§ **Exercise brief**: List each line of the material below that contains the string "kern". Case matters.

§ **Information shown**:
━━━━━━━━━━━━━━━━━━━━

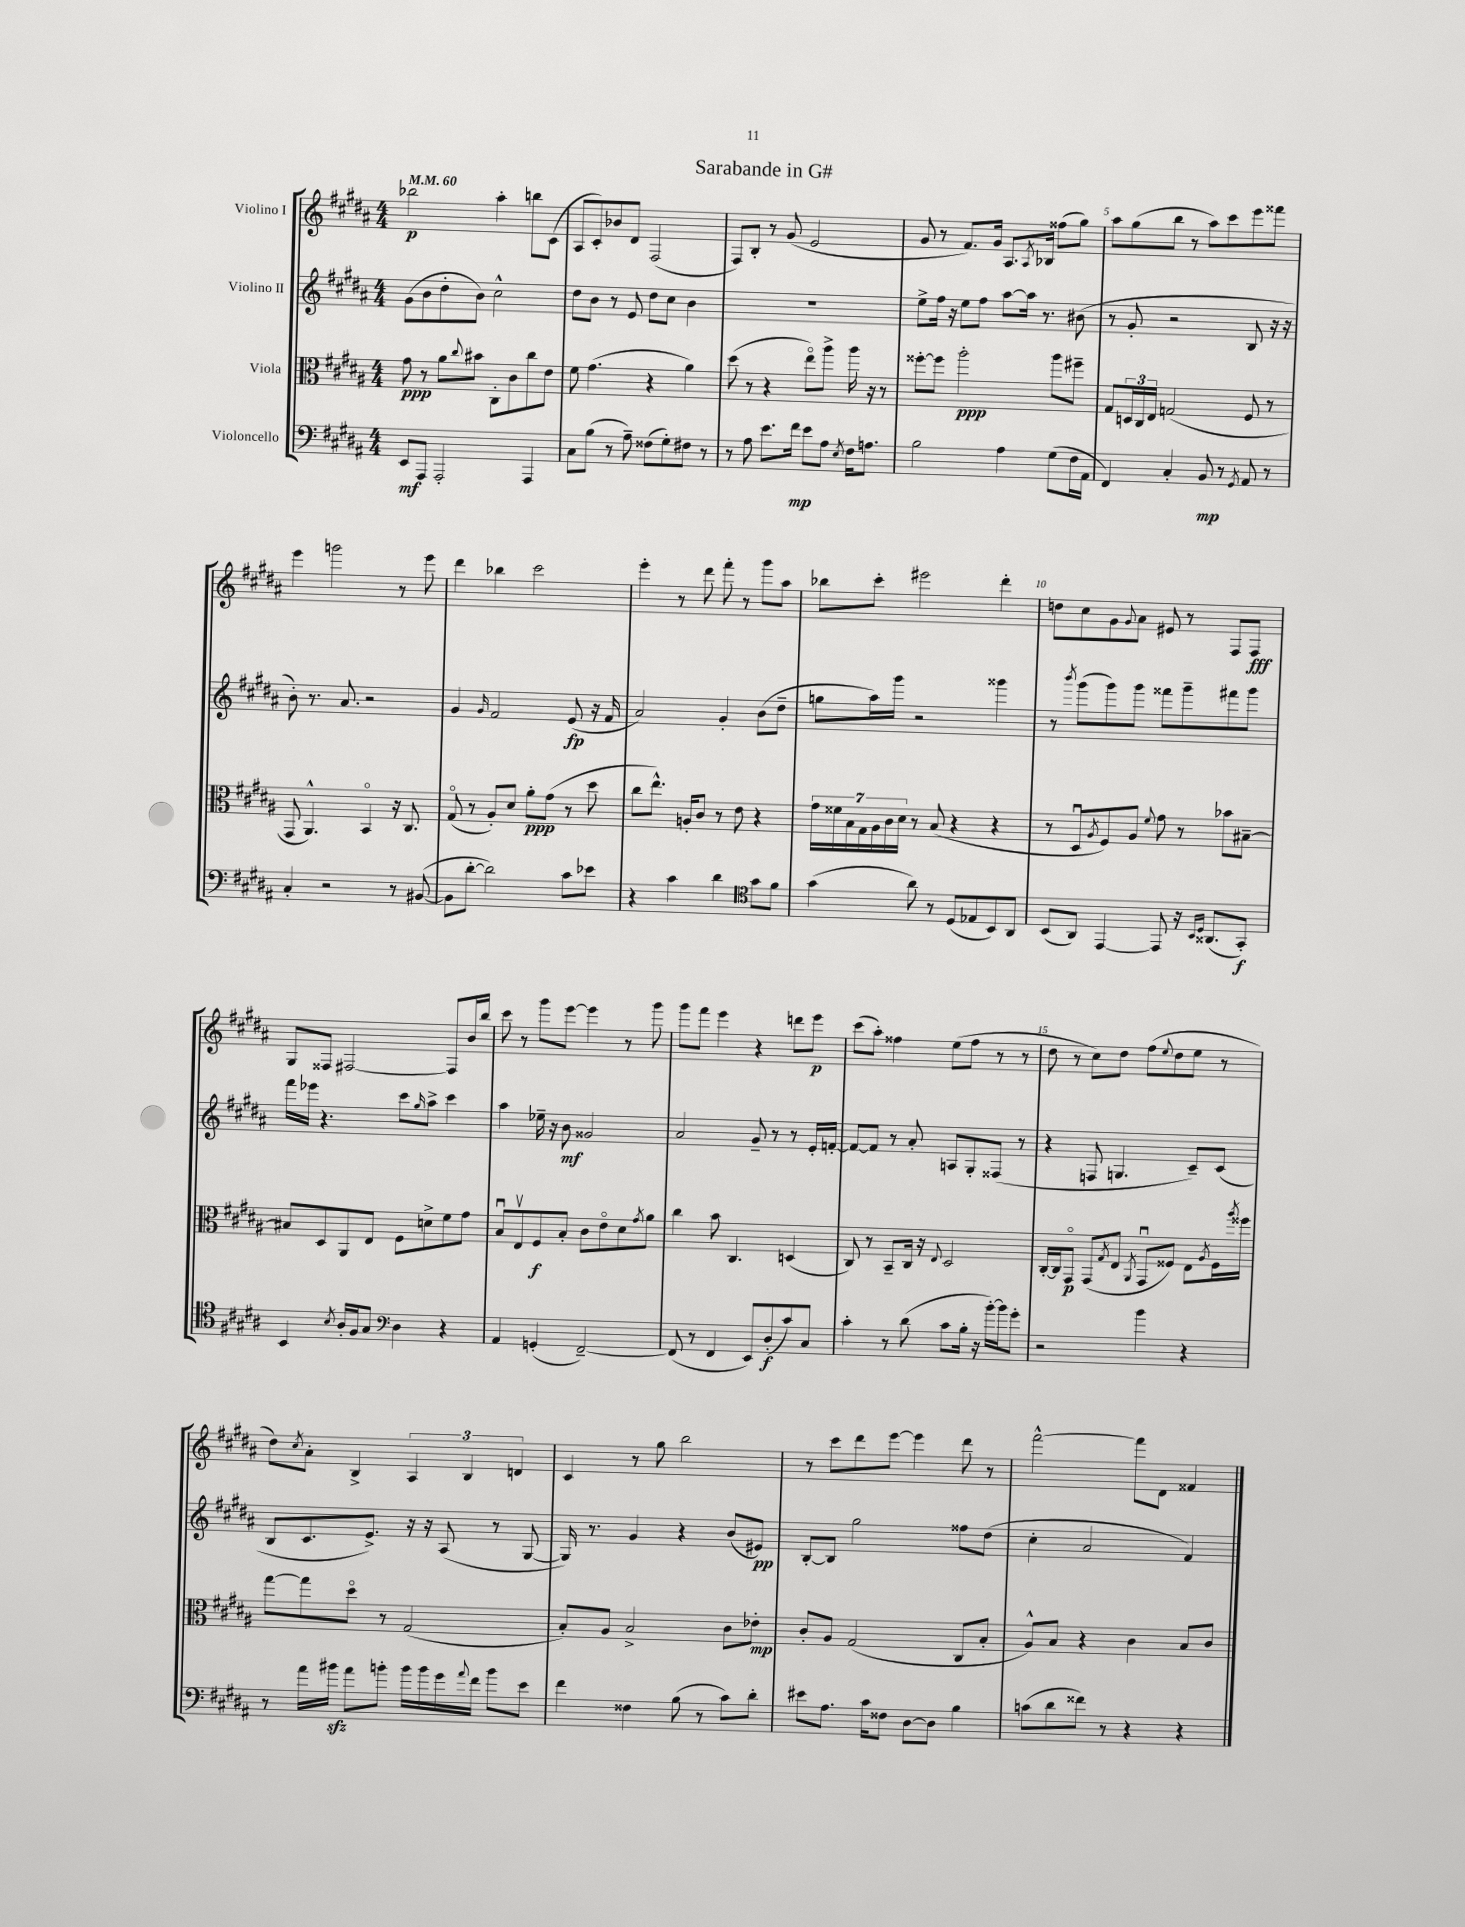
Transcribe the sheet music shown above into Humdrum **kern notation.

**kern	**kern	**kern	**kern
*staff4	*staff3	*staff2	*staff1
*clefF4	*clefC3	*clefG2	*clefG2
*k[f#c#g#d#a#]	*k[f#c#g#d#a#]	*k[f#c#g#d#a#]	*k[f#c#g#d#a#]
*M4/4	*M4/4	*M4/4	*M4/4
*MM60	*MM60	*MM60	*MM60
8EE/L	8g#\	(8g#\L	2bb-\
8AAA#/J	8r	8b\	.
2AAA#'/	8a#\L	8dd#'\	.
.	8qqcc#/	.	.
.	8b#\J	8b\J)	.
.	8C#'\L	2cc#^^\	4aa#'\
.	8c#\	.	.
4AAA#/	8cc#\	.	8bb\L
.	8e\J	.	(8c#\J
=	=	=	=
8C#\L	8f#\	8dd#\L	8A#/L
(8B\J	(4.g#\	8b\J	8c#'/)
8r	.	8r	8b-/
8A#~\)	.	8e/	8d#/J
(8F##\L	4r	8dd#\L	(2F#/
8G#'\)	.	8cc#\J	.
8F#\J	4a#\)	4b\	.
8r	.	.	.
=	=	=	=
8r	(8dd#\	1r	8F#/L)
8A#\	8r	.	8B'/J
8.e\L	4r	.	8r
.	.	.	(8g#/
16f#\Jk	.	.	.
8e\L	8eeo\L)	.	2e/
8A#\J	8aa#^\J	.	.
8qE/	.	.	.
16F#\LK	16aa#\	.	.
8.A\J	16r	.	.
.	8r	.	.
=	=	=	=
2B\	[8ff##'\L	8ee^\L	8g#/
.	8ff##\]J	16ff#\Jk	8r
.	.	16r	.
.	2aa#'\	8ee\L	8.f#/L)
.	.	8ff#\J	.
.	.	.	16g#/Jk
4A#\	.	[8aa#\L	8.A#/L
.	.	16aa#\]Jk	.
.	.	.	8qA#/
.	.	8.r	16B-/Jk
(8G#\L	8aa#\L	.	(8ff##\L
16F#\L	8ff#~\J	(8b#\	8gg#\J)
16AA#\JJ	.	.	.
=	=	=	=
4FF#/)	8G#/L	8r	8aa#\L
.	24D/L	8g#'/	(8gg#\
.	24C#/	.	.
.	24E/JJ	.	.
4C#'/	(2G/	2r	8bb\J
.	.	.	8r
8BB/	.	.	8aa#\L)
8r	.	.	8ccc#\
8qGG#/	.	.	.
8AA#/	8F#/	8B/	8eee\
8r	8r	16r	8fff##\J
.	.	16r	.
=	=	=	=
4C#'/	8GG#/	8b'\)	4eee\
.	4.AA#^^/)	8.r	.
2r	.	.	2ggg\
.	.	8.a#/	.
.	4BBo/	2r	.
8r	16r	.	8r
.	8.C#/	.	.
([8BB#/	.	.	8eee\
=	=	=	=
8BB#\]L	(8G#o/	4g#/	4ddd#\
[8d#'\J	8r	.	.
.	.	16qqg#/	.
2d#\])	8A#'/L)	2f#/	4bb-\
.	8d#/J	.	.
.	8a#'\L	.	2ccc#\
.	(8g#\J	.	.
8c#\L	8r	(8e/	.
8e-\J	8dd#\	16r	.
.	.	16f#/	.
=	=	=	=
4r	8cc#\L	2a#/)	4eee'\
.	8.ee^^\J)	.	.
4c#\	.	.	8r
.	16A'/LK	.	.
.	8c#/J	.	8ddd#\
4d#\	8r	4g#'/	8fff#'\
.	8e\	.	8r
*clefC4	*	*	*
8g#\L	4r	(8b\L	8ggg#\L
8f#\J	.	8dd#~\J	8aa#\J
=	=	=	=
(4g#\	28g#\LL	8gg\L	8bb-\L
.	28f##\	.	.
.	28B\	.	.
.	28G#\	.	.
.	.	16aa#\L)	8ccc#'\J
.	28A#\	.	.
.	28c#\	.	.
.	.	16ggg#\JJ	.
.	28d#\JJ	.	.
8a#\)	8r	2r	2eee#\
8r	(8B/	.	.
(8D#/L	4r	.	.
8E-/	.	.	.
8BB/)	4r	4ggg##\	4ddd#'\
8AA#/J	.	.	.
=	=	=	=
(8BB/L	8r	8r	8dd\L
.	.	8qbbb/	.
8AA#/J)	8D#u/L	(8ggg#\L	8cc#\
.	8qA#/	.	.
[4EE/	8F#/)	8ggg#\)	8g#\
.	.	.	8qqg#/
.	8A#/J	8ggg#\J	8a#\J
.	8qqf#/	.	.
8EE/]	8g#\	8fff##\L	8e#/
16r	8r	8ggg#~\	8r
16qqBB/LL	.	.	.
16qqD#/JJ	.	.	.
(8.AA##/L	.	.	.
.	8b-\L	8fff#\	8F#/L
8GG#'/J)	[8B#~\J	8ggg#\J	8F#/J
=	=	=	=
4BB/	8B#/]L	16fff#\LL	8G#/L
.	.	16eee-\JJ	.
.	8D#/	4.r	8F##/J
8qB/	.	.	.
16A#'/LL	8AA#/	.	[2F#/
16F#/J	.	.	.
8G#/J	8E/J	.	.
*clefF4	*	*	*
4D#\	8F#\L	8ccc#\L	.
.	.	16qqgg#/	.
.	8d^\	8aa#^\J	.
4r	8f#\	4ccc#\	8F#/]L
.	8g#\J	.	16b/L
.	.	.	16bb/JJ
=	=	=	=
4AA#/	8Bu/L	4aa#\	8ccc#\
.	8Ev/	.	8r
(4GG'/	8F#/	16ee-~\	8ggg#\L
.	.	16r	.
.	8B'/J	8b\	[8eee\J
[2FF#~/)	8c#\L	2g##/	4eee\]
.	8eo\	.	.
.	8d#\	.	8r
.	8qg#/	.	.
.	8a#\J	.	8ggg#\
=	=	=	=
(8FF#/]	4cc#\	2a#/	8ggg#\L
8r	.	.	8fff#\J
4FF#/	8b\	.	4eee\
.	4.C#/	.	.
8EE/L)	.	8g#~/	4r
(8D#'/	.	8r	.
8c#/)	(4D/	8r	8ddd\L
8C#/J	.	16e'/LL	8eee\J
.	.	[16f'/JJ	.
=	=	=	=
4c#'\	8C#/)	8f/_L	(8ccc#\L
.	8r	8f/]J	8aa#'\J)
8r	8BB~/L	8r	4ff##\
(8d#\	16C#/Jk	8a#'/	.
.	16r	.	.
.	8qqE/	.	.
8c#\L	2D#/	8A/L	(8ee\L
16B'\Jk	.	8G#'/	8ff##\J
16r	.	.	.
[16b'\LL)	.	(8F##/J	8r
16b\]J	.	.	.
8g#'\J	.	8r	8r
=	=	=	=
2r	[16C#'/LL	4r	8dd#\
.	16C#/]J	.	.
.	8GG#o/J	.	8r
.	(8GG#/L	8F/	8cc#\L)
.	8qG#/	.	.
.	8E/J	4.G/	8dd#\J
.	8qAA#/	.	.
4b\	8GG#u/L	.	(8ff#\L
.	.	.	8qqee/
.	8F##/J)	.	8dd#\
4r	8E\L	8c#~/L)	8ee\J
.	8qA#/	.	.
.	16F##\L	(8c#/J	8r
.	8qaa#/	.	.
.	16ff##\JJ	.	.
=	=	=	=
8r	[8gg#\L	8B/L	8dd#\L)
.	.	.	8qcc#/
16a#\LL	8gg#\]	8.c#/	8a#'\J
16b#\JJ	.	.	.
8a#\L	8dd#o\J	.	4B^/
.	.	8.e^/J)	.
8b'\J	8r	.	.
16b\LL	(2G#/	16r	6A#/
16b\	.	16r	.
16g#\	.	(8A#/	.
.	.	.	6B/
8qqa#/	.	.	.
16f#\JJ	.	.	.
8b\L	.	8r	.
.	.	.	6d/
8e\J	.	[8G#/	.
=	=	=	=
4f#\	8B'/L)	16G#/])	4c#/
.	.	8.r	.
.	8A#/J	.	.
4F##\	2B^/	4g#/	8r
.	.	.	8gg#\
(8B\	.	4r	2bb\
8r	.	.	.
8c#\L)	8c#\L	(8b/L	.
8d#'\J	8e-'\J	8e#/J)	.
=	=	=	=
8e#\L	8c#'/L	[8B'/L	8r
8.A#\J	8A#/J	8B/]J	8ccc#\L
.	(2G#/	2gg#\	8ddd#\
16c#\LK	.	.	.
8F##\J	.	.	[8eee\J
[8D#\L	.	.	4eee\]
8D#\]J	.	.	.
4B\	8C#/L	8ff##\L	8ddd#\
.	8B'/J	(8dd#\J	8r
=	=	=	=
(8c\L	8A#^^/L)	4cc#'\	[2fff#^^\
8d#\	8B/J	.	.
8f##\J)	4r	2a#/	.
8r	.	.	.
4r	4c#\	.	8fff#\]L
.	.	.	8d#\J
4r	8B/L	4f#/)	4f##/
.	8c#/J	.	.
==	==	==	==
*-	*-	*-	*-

━━━━━━━━━━━━━━━━━━━━

§ **Full answer**:
Transcribe the sheet music shown above into Humdrum **kern notation.
**kern	**kern	**kern	**kern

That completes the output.